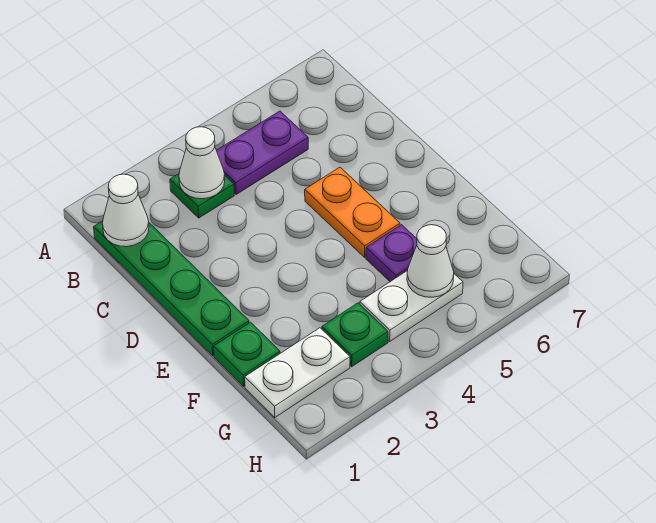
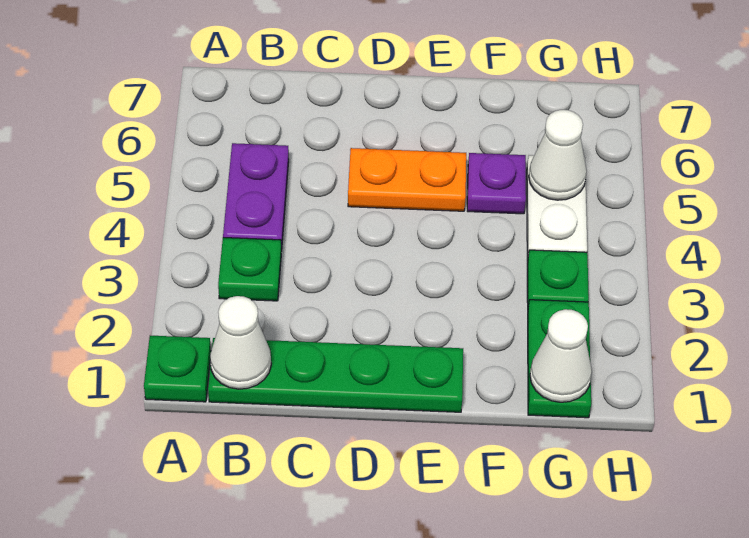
white cone B3 level 2 -> white cone G1 level 2
green plate F1 level 1 -> green plate A1 level 1
white plate G1:G2 level 1 -> green plate G1:G2 level 1

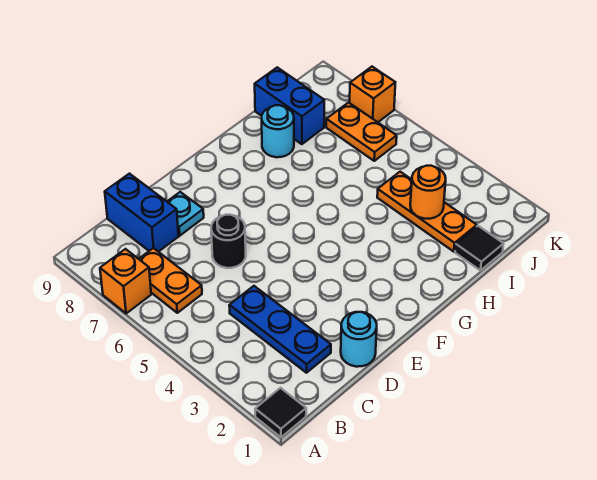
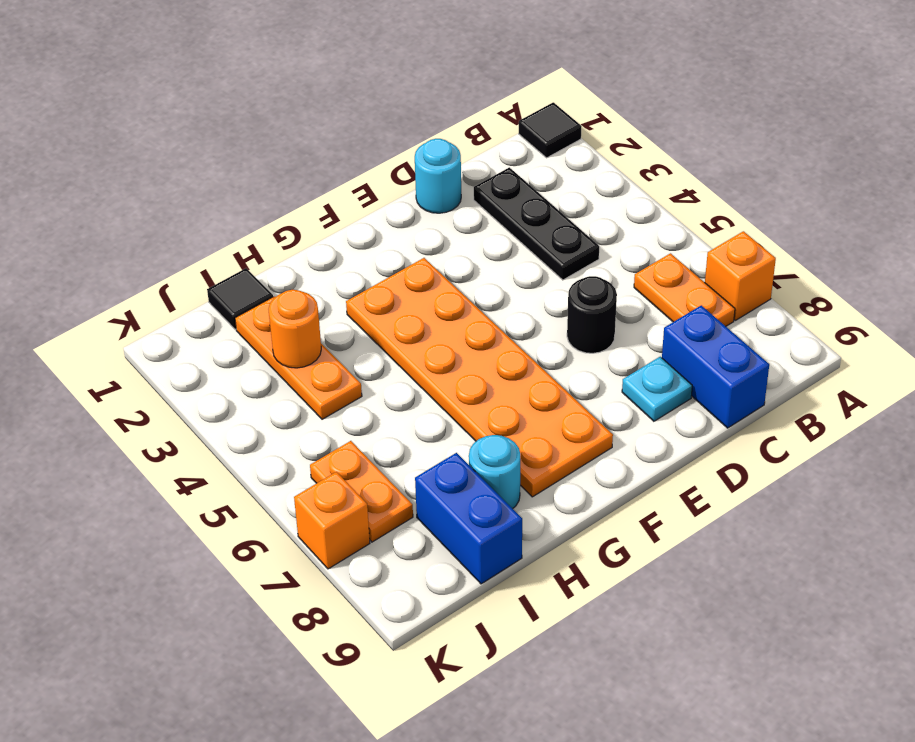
blue plate C2:C4 level 1 -> black plate C2:C4 level 1
none -> orange plate F3:G8 level 1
....................
■ **Assignment**: Please output the material as written, apart from the images.

■ **Result of the task**:
white cone B3 level 2 -> white cone G1 level 2
green plate F1 level 1 -> green plate A1 level 1
white plate G1:G2 level 1 -> green plate G1:G2 level 1

blue plate C2:C4 level 1 -> black plate C2:C4 level 1
none -> orange plate F3:G8 level 1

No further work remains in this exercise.